→ Task requirements
The listing below is to be written out word for word, minus its images.

[[ Working data, beginning ]]

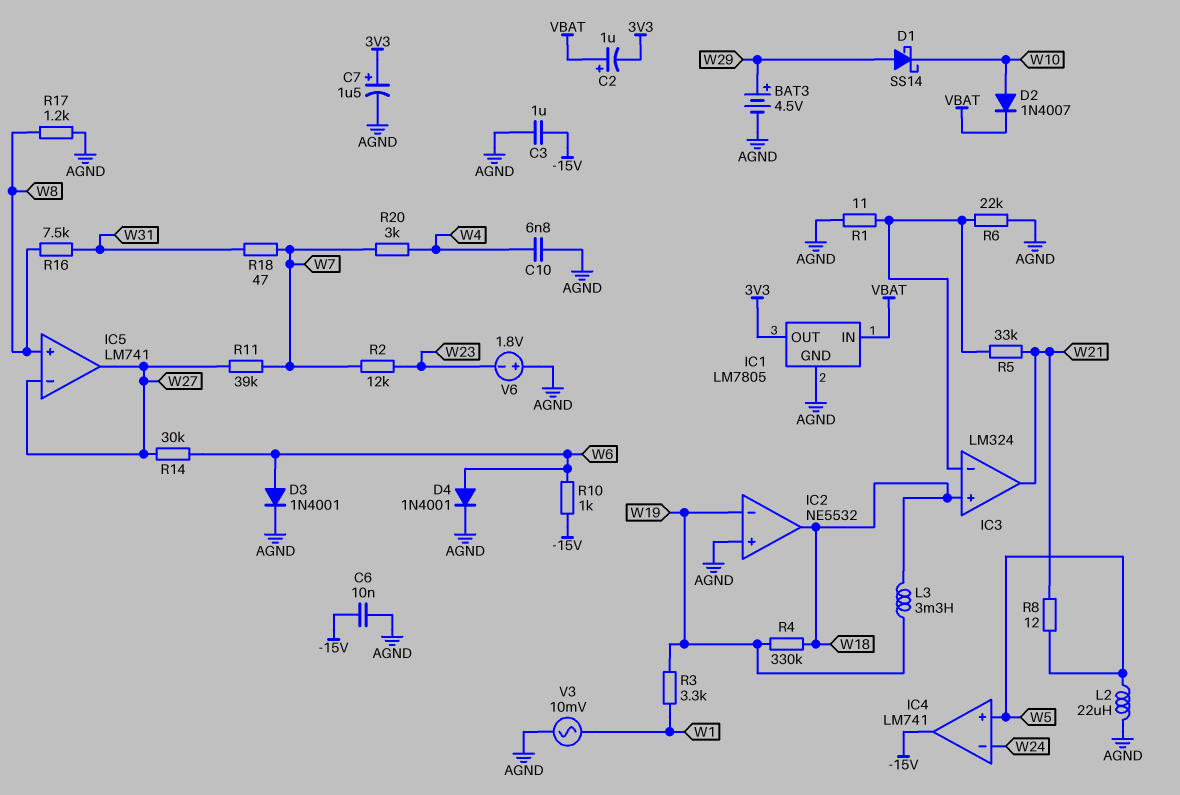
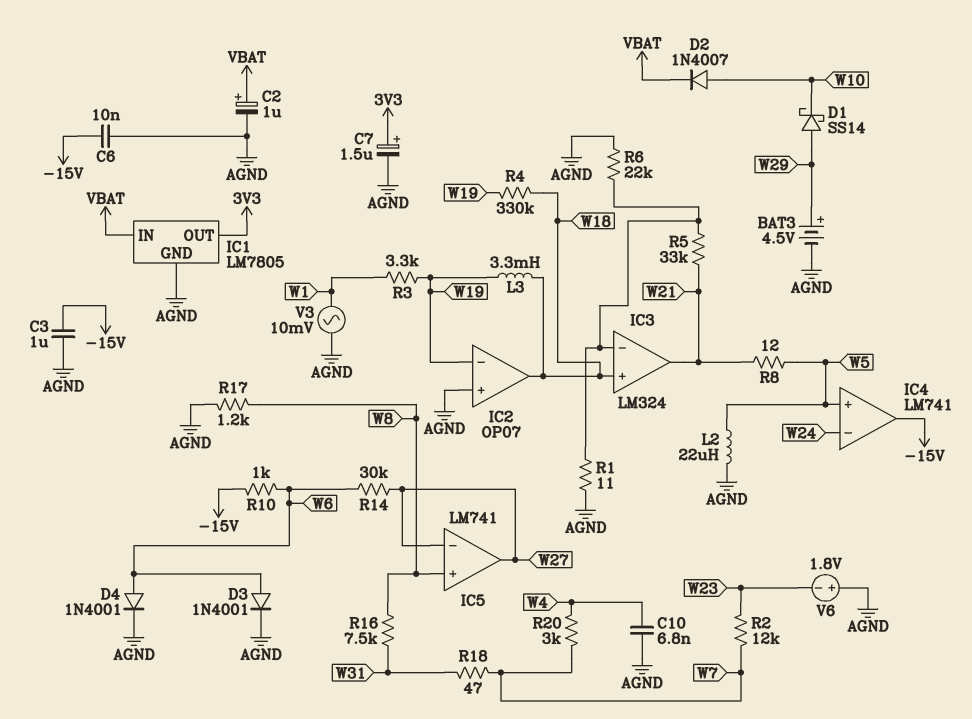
C2: 1uF (plus VBAT, minus 3V3) -> 1uF (plus VBAT, minus AGND)
IC2: NE5532 -> OP07
R11: 39k (W7, W27) -> none

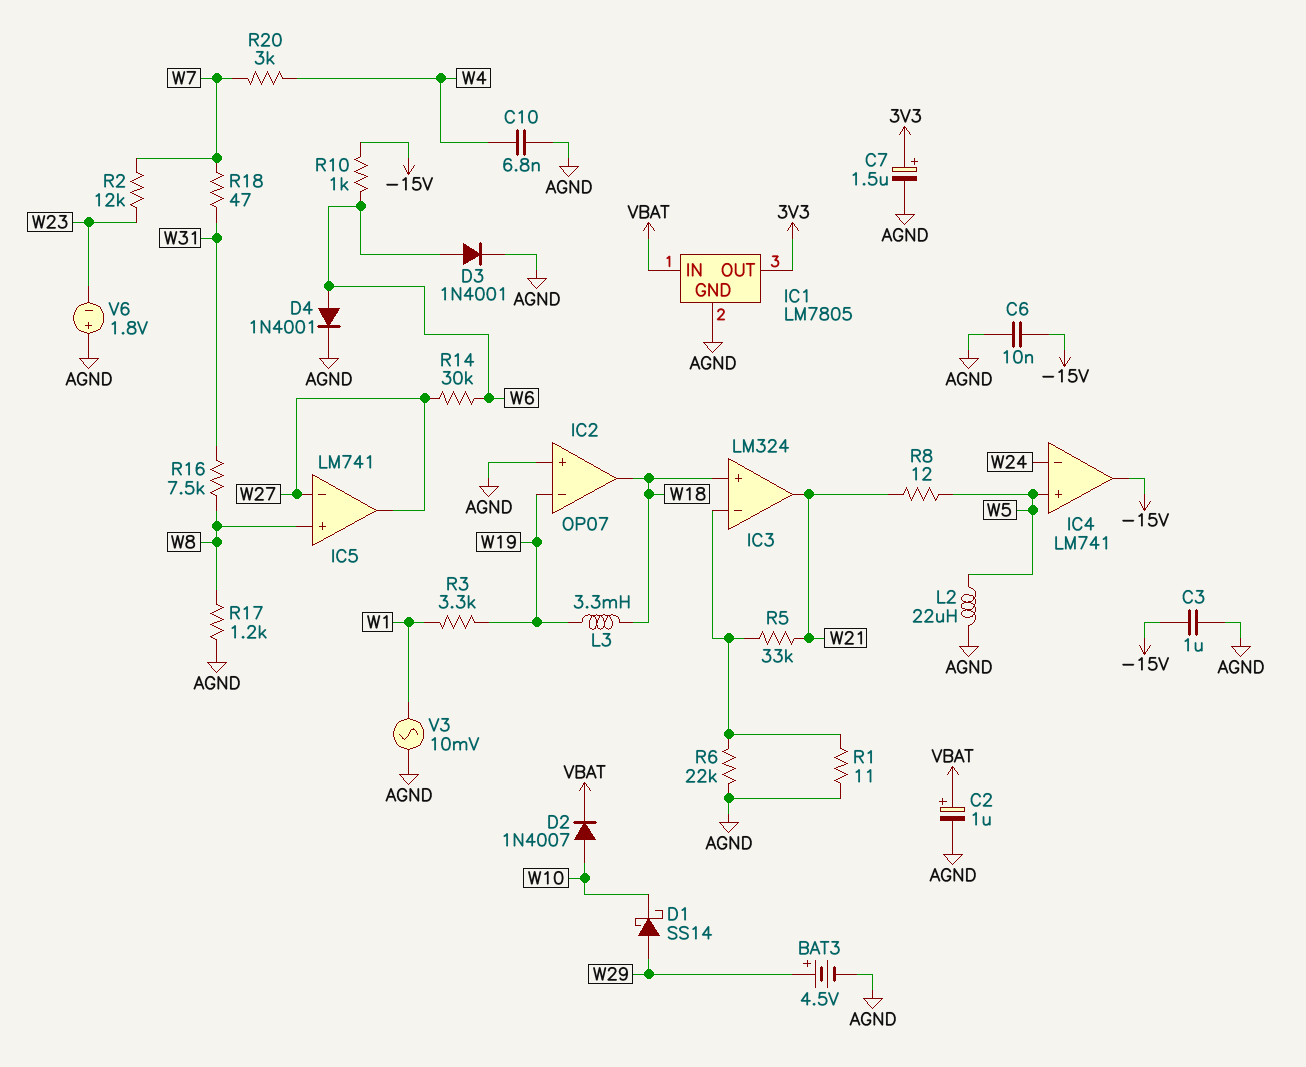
R4: 330k (W18, W19) -> none

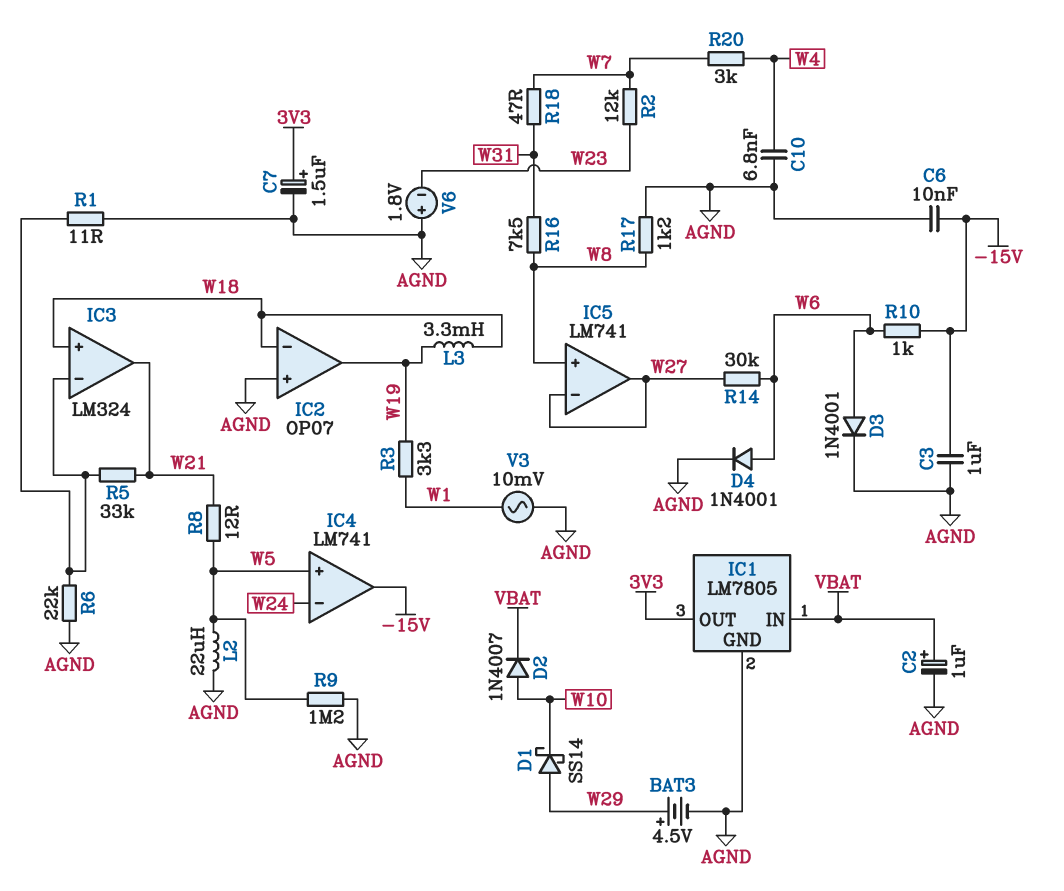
IC2 pin in-: W19 -> W18
IC2 pin out: W18 -> W19
R9: none -> 1.2M (AGND, W5)

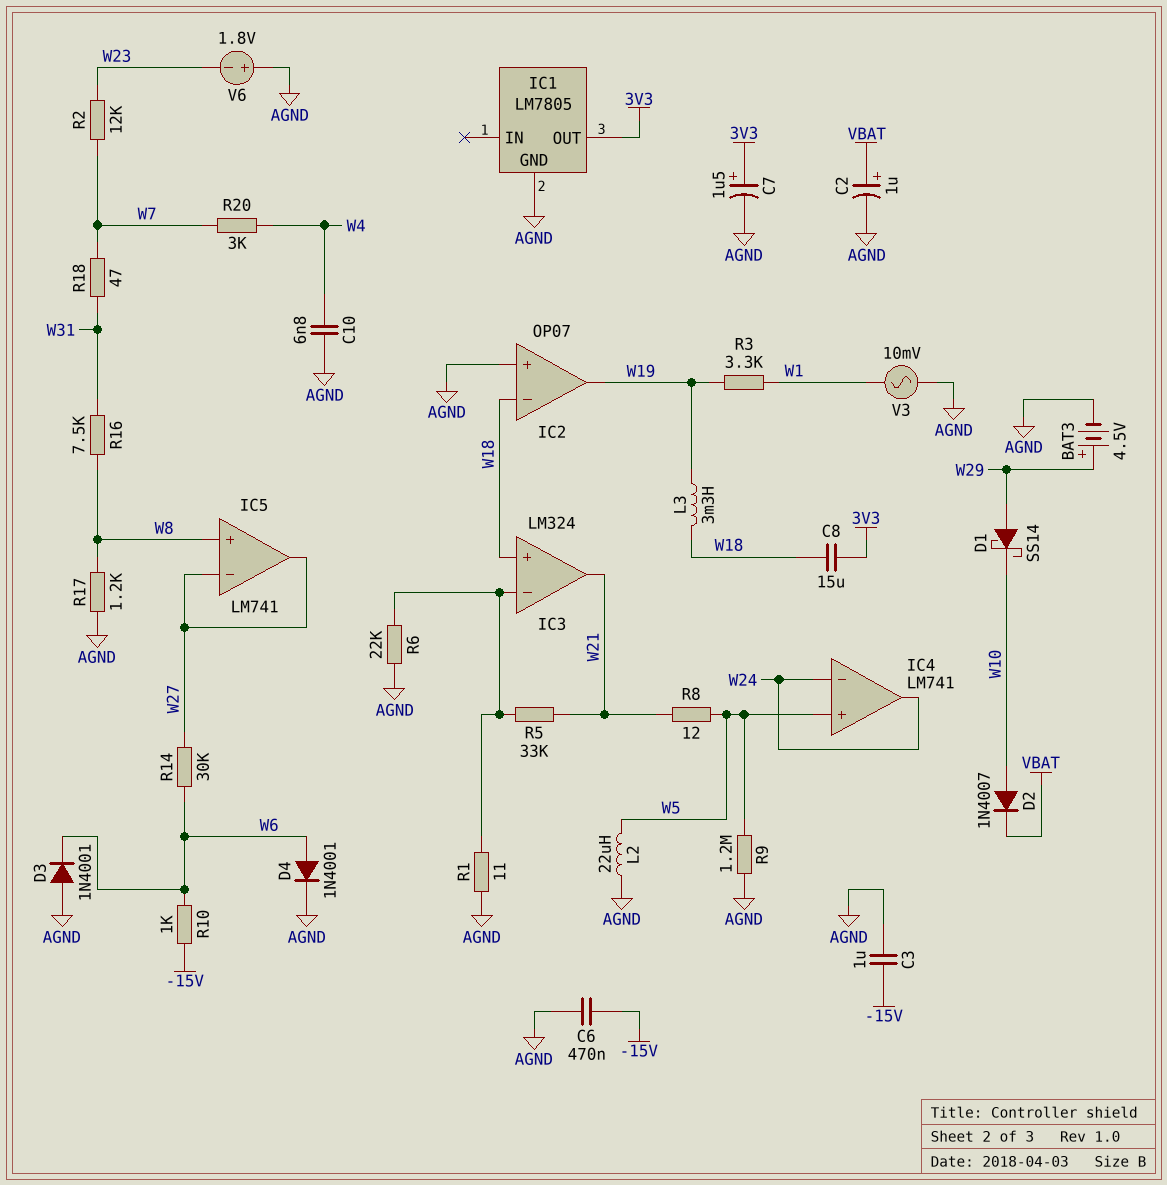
C6: 10nF (-15V, AGND) -> 470nF (-15V, AGND)
C8: none -> 15uF (3V3, W18)
D3: diode 1N4001 (A W6, K AGND) -> diode 1N4001 (A AGND, K W6)
IC1 pin IN: VBAT -> none
IC4 pin out: -15V -> W24

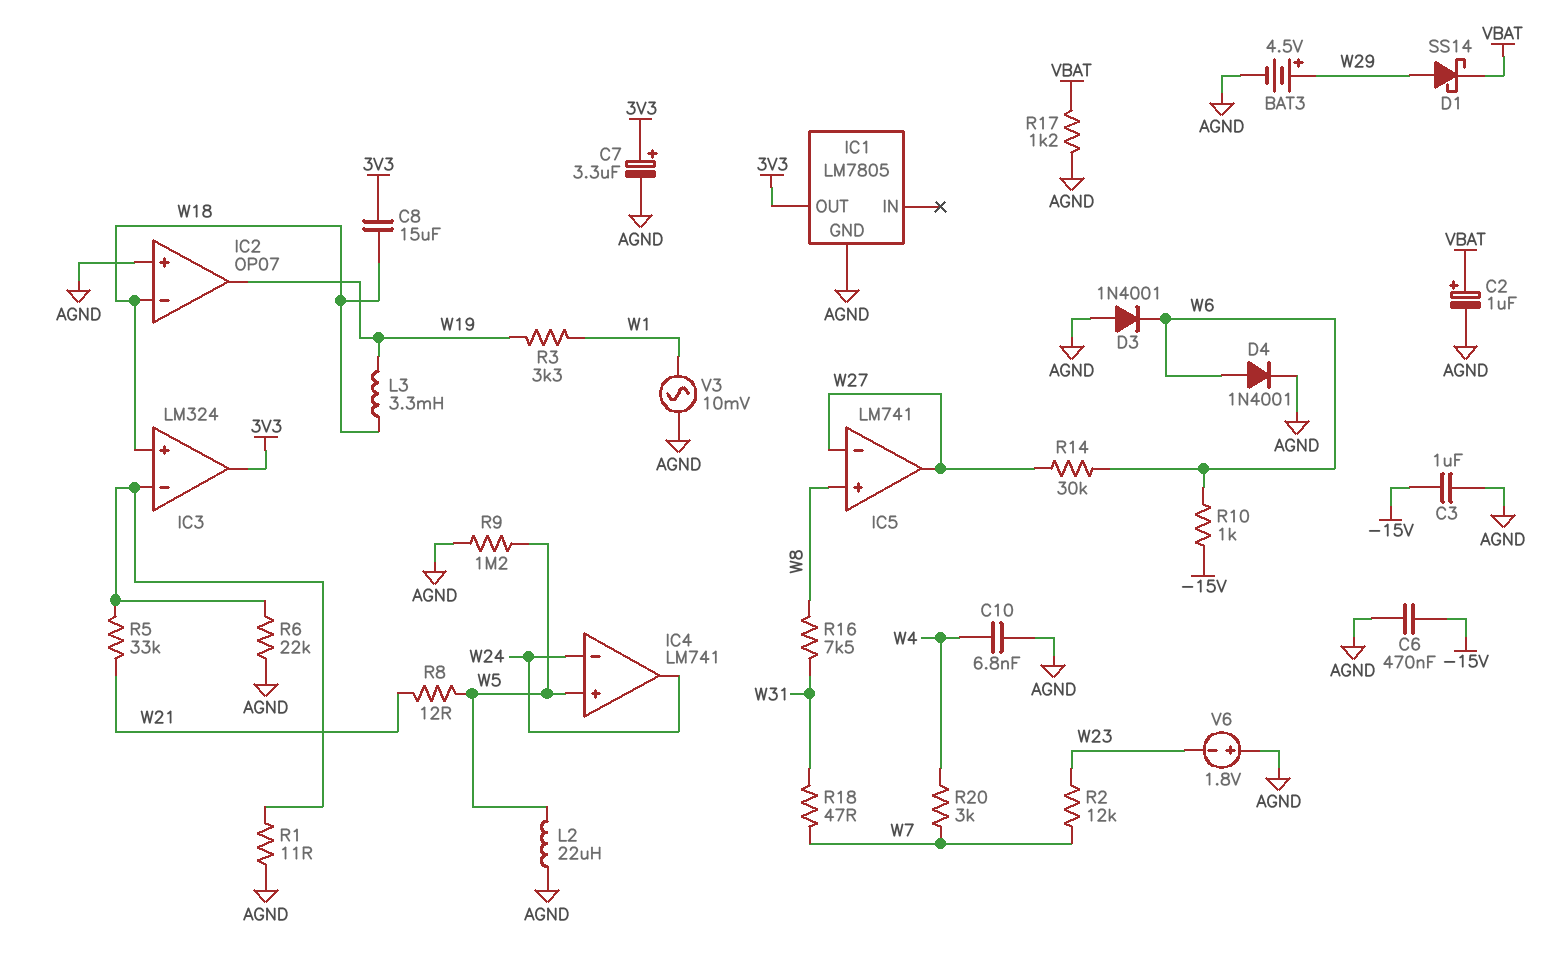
C7: 1.5uF (plus 3V3, minus AGND) -> 3.3uF (plus 3V3, minus AGND)
D1: schottky SS14 (A W29, K W10) -> schottky SS14 (A W29, K VBAT)
D2: diode 1N4007 (A W10, K VBAT) -> none
IC3 pin out: W21 -> 3V3
R17: 1.2k (AGND, W8) -> 1.2k (AGND, VBAT)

[[ Working data, end ]]

→ Task solution
C2: 1uF (plus VBAT, minus 3V3) -> 1uF (plus VBAT, minus AGND)
IC2: NE5532 -> OP07
R11: 39k (W7, W27) -> none

R4: 330k (W18, W19) -> none

IC2 pin in-: W19 -> W18
IC2 pin out: W18 -> W19
R9: none -> 1.2M (AGND, W5)

C6: 10nF (-15V, AGND) -> 470nF (-15V, AGND)
C8: none -> 15uF (3V3, W18)
D3: diode 1N4001 (A W6, K AGND) -> diode 1N4001 (A AGND, K W6)
IC1 pin IN: VBAT -> none
IC4 pin out: -15V -> W24

C7: 1.5uF (plus 3V3, minus AGND) -> 3.3uF (plus 3V3, minus AGND)
D1: schottky SS14 (A W29, K W10) -> schottky SS14 (A W29, K VBAT)
D2: diode 1N4007 (A W10, K VBAT) -> none
IC3 pin out: W21 -> 3V3
R17: 1.2k (AGND, W8) -> 1.2k (AGND, VBAT)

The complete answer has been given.